What you are asked to do: Go through the entries below and copy each line that holds the word "turquoise".

Dataset entries:
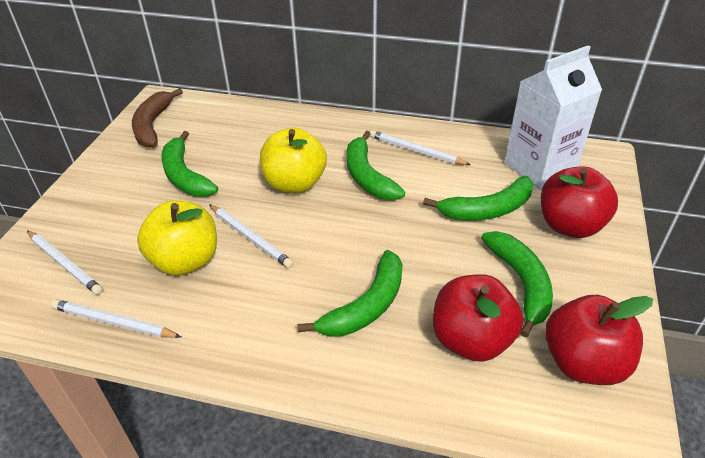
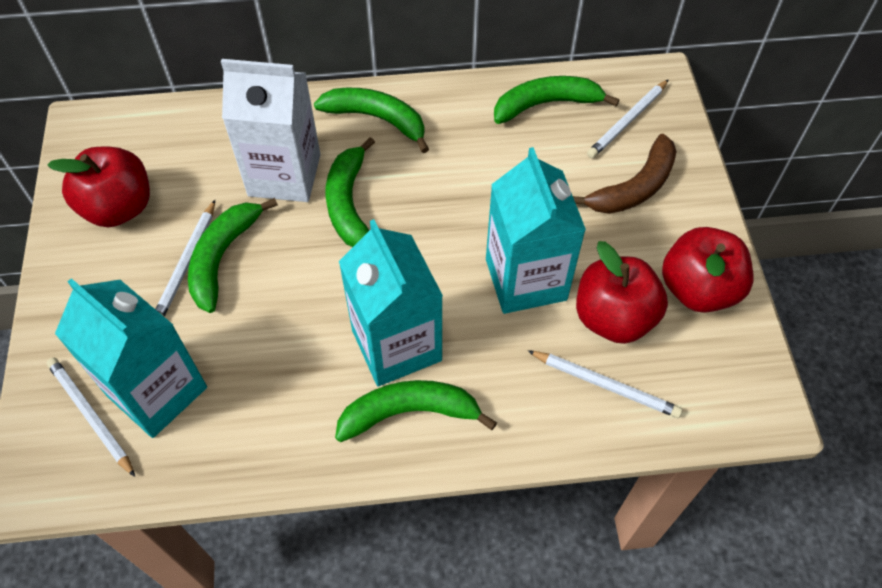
turquoise carton: 0 -> 3
yellow apple: 2 -> 0

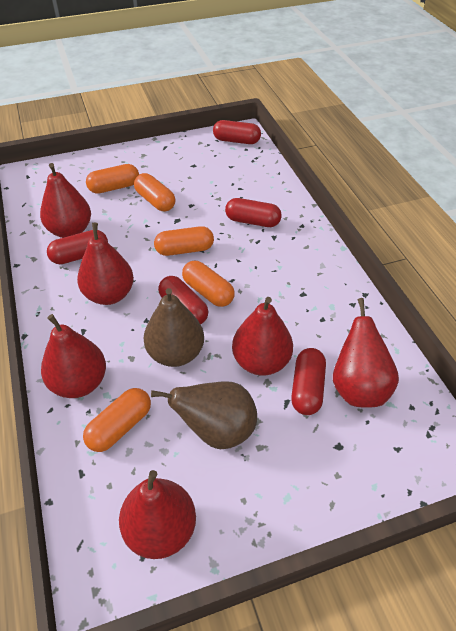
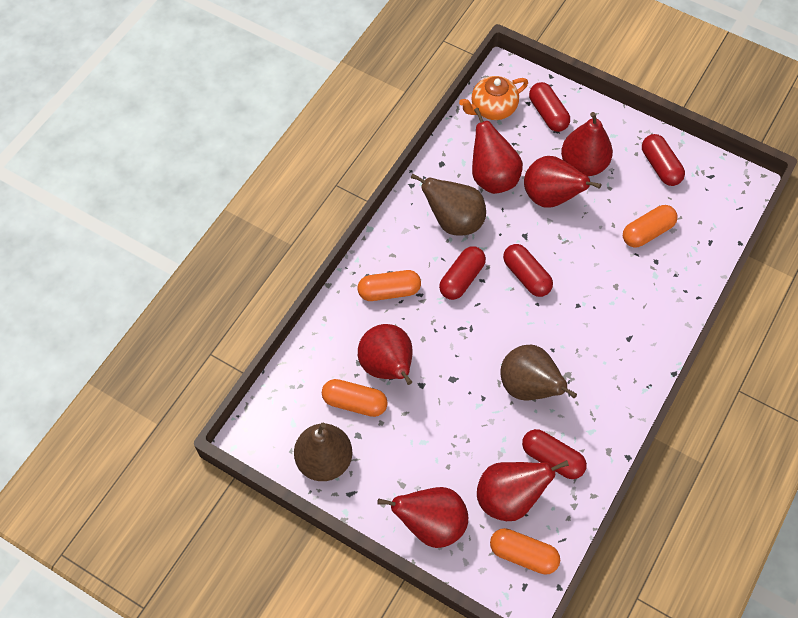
brown pear: 2 -> 3
orange capsule: 5 -> 4
orange teapot: 0 -> 1

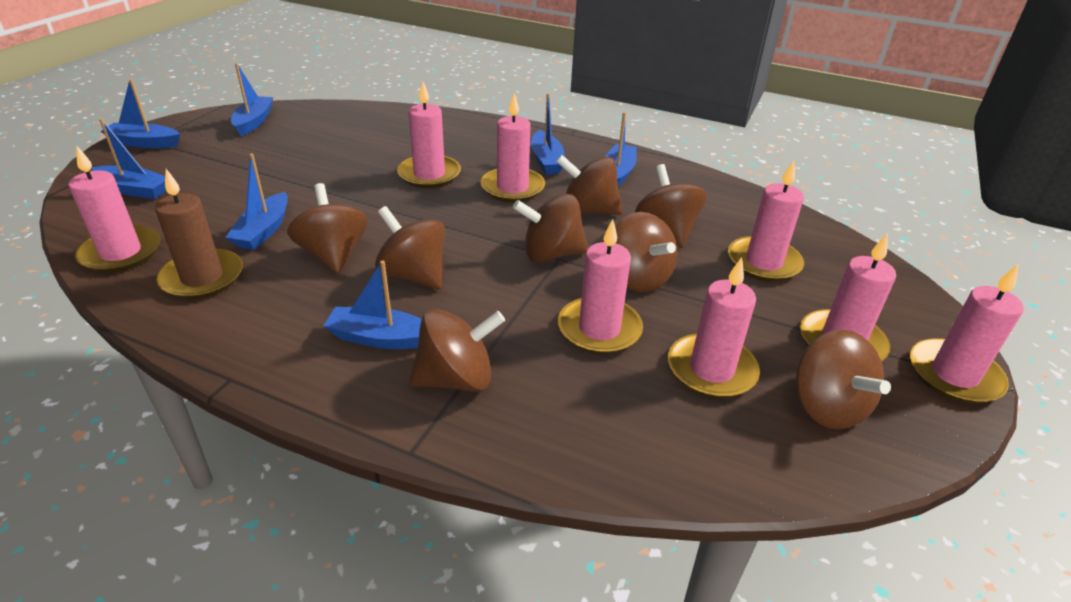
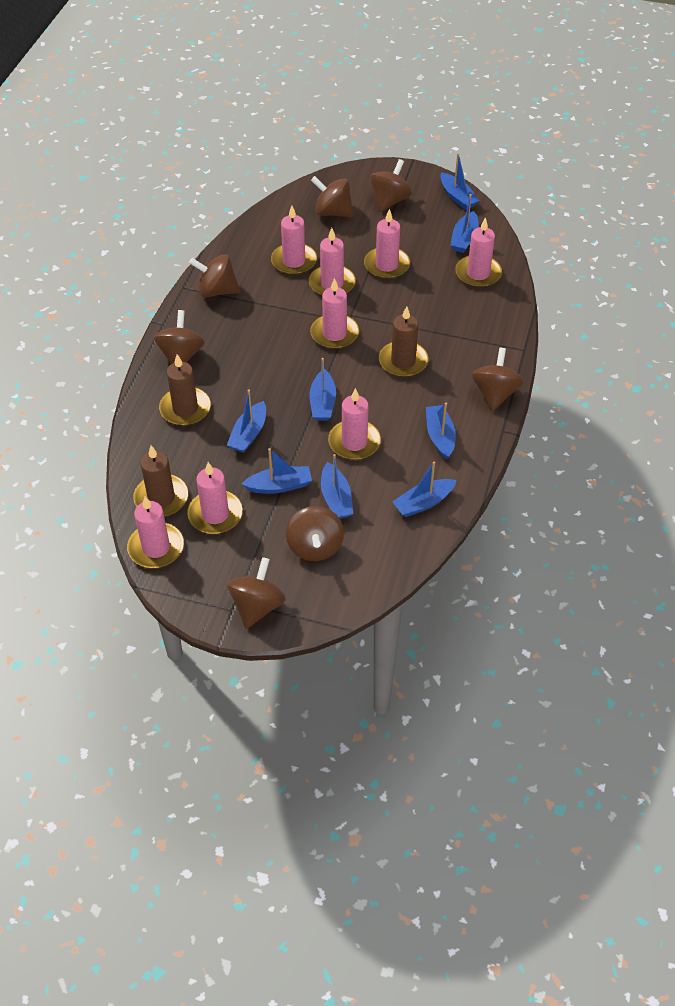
blue boat: 7 -> 8
brown candle: 1 -> 3
brown spinning top: 8 -> 7

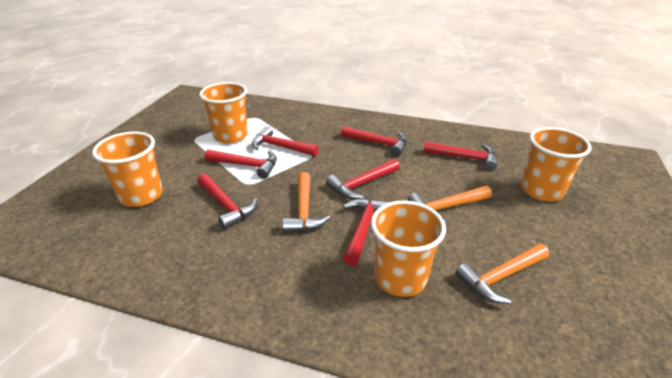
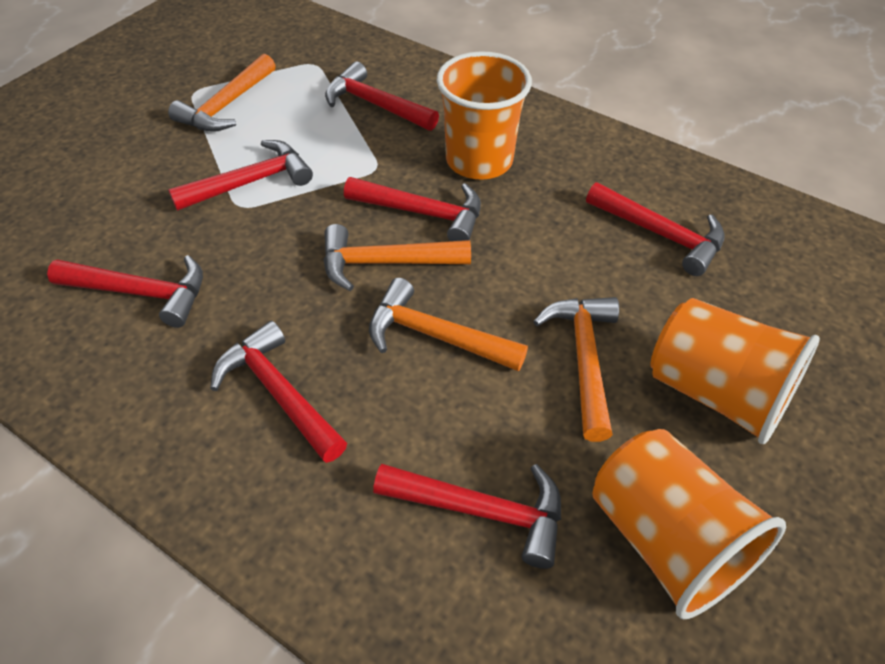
orange cup: 4 -> 3
orange hammer: 3 -> 4

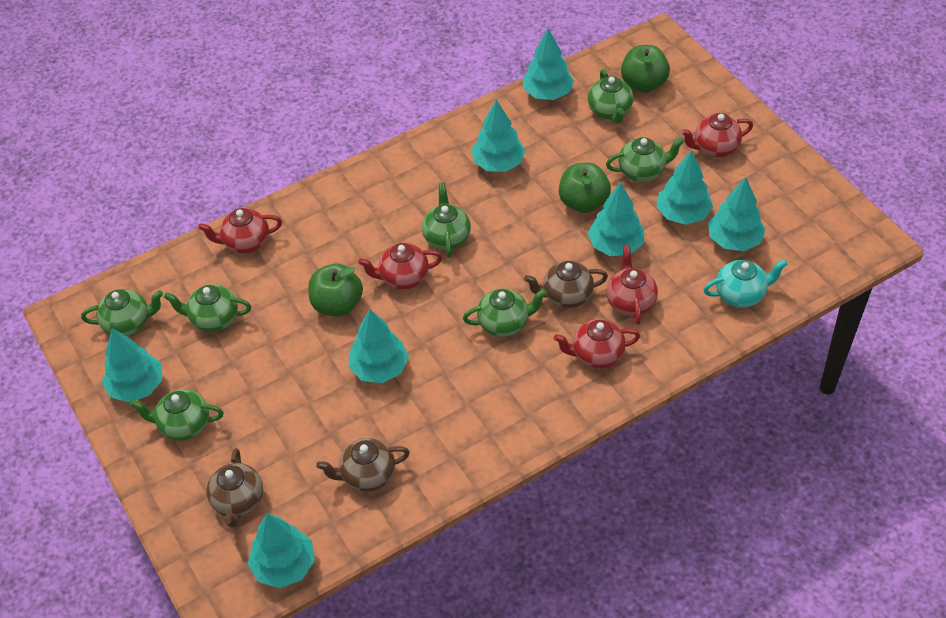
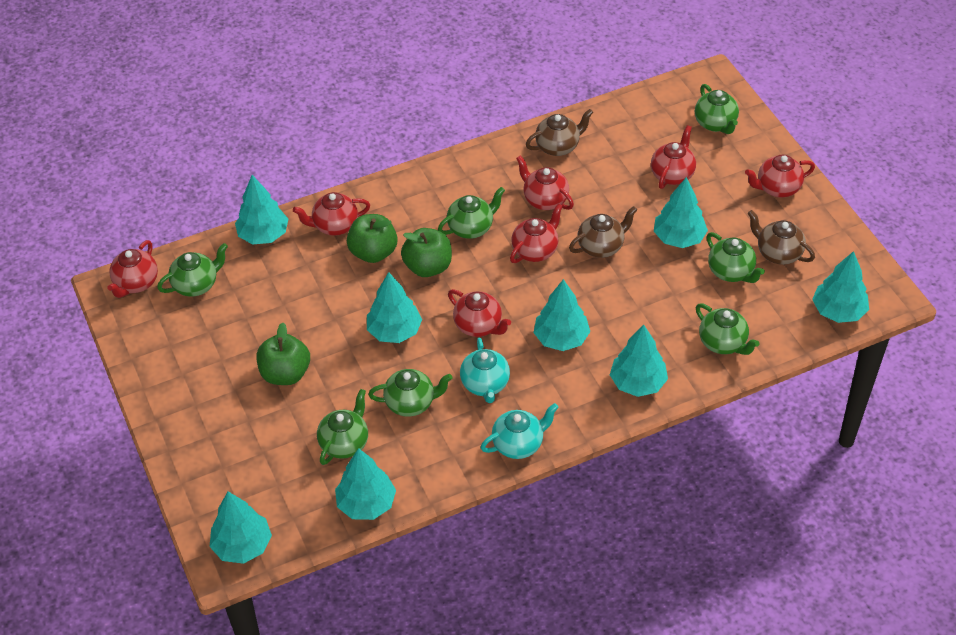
red teapot: 5 -> 7
turquoise teapot: 1 -> 2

Result of this exercise:
turquoise carton: 0 -> 3
turquoise teapot: 1 -> 2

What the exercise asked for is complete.